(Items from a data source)
"""
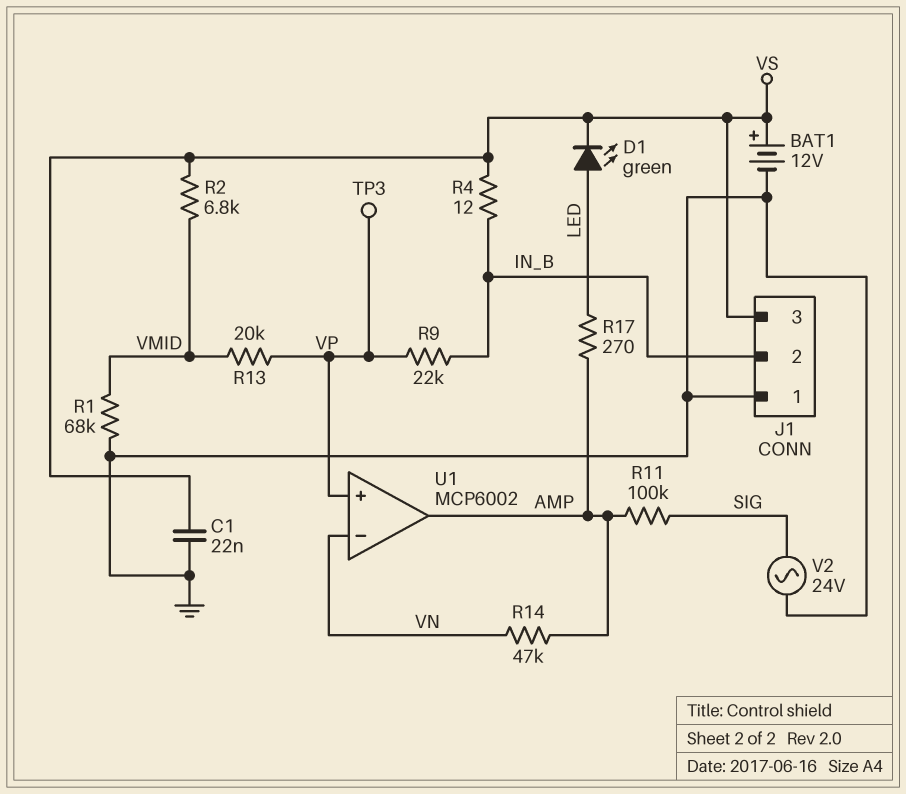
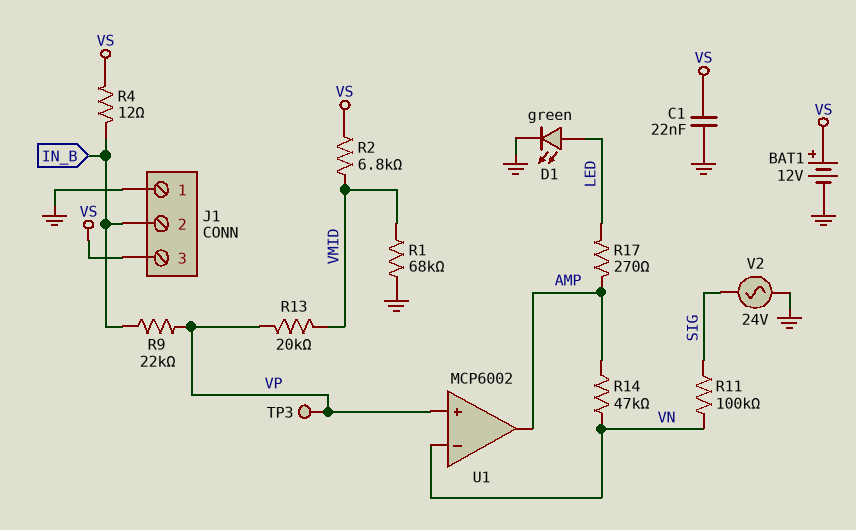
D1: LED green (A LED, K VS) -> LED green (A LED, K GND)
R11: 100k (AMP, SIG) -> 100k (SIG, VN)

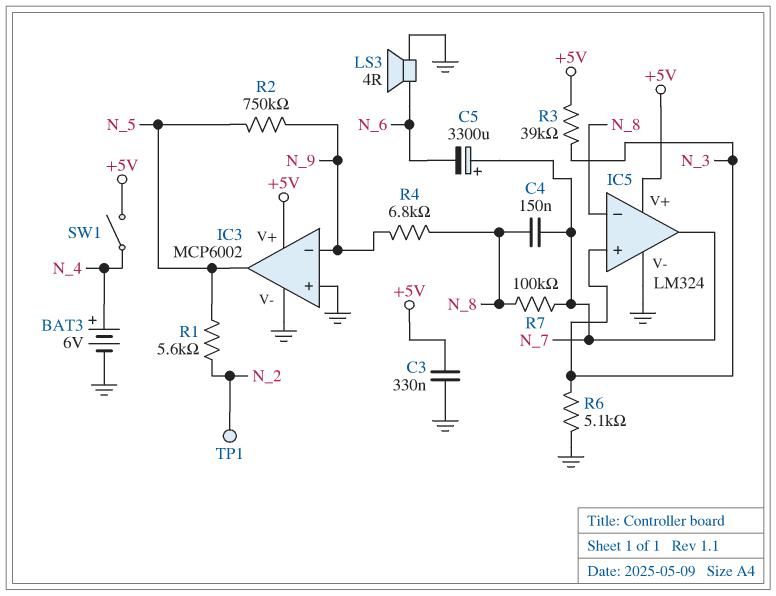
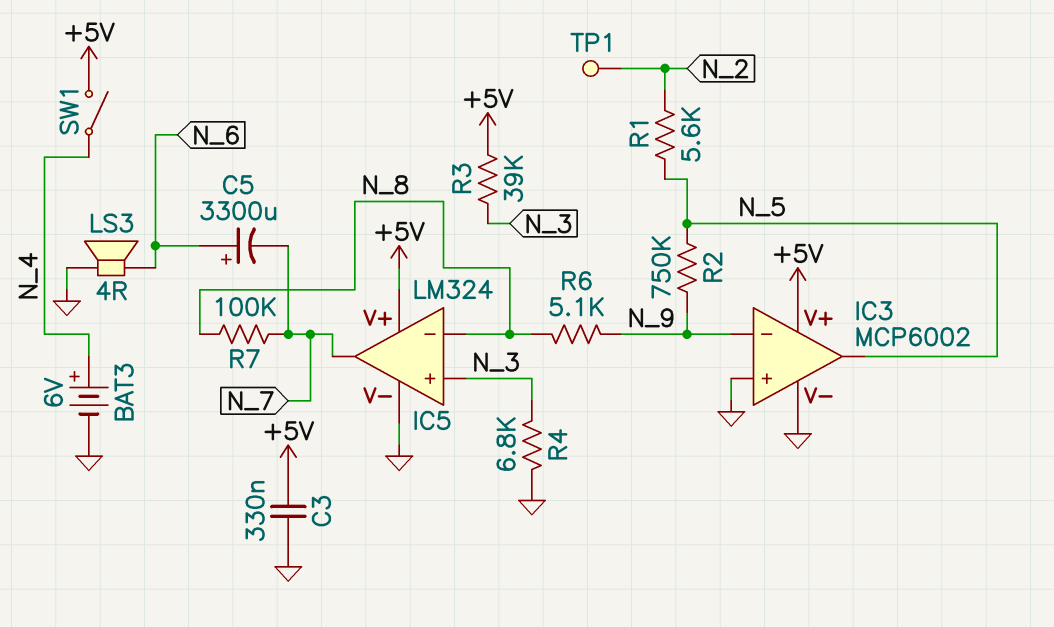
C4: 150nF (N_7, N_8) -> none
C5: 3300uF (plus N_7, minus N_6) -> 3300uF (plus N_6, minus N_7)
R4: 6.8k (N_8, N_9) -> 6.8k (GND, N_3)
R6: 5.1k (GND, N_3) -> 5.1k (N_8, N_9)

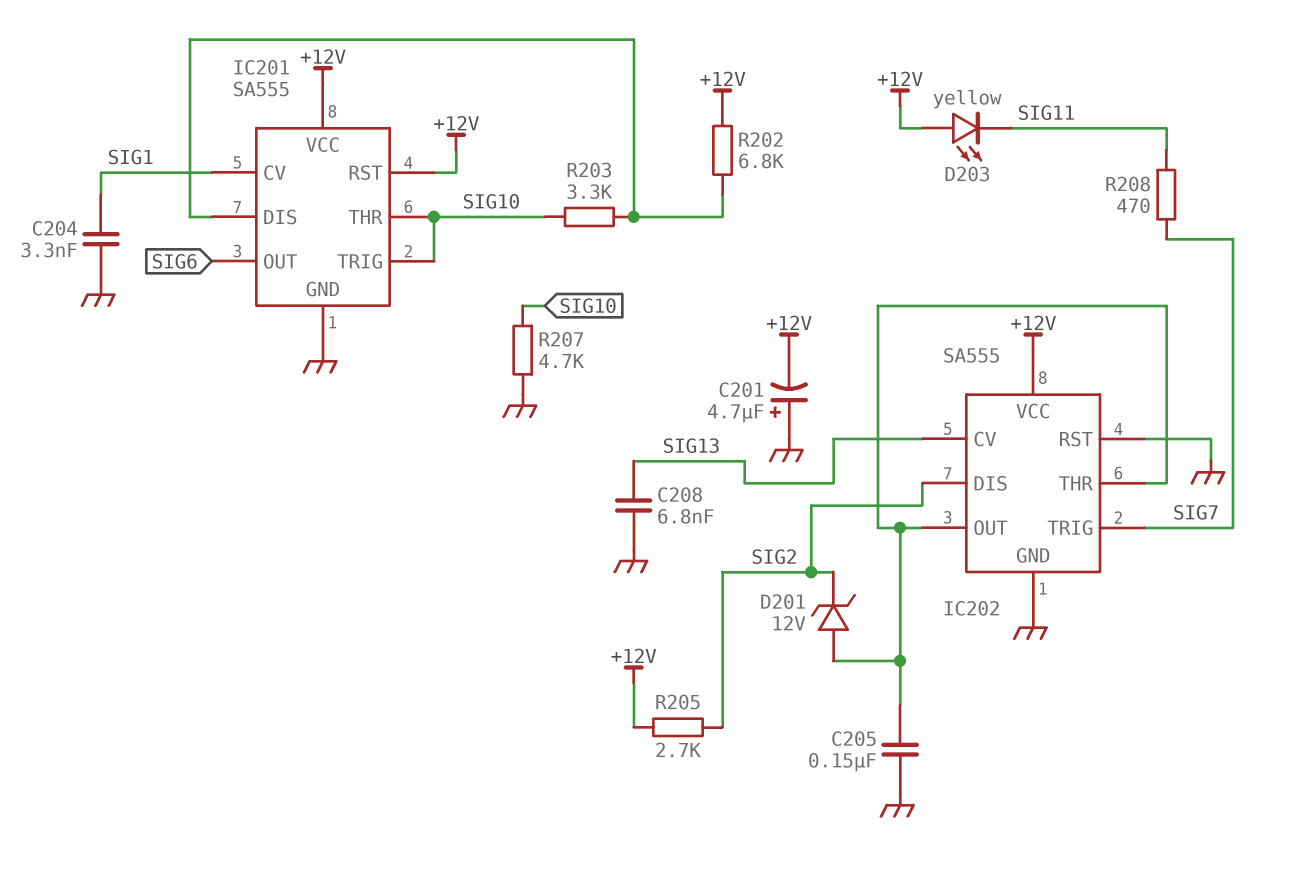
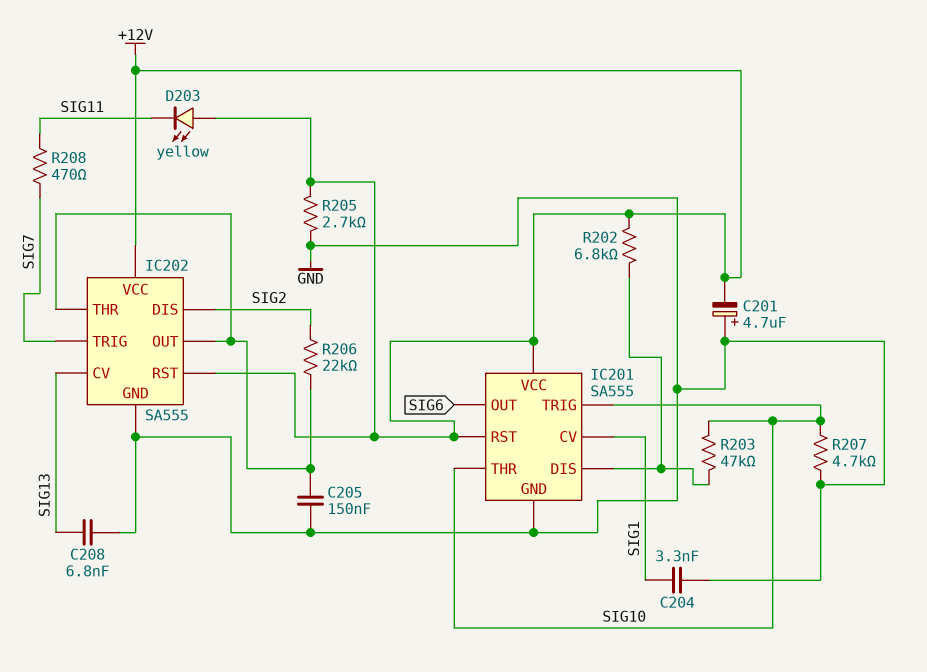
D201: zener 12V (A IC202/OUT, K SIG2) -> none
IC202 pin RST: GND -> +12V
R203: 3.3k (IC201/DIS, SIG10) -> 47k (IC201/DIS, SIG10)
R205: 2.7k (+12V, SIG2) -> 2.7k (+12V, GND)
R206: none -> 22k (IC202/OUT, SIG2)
"""
Return exactly the lines from the one with "C4: 150nF (N_7, N_8) -> none" through the last line of the entries above, both ends included. No pictures may appear in the copy.

C4: 150nF (N_7, N_8) -> none
C5: 3300uF (plus N_7, minus N_6) -> 3300uF (plus N_6, minus N_7)
R4: 6.8k (N_8, N_9) -> 6.8k (GND, N_3)
R6: 5.1k (GND, N_3) -> 5.1k (N_8, N_9)

D201: zener 12V (A IC202/OUT, K SIG2) -> none
IC202 pin RST: GND -> +12V
R203: 3.3k (IC201/DIS, SIG10) -> 47k (IC201/DIS, SIG10)
R205: 2.7k (+12V, SIG2) -> 2.7k (+12V, GND)
R206: none -> 22k (IC202/OUT, SIG2)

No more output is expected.